- _WORK ITEM_
Some of the lines below need repeating. Reproduce exactly those between the lines holding "DRIVER pin IN2: GP17 -> GP7" and "DRIVER pin VCC: GND -> 5V", inclusive.

• • •

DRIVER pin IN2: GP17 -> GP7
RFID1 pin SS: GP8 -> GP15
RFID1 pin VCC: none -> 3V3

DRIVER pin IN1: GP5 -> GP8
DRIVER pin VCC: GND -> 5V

• • •

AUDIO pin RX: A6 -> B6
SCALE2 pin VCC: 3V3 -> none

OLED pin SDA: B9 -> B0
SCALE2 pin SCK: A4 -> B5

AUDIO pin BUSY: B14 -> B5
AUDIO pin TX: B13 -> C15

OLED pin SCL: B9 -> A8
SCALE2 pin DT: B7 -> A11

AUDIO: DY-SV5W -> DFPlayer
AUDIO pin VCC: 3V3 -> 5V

• • •

- _EXPECTED ANSWER_
DRIVER pin IN2: GP17 -> GP7
RFID1 pin SS: GP8 -> GP15
RFID1 pin VCC: none -> 3V3

DRIVER pin IN1: GP5 -> GP8
DRIVER pin VCC: GND -> 5V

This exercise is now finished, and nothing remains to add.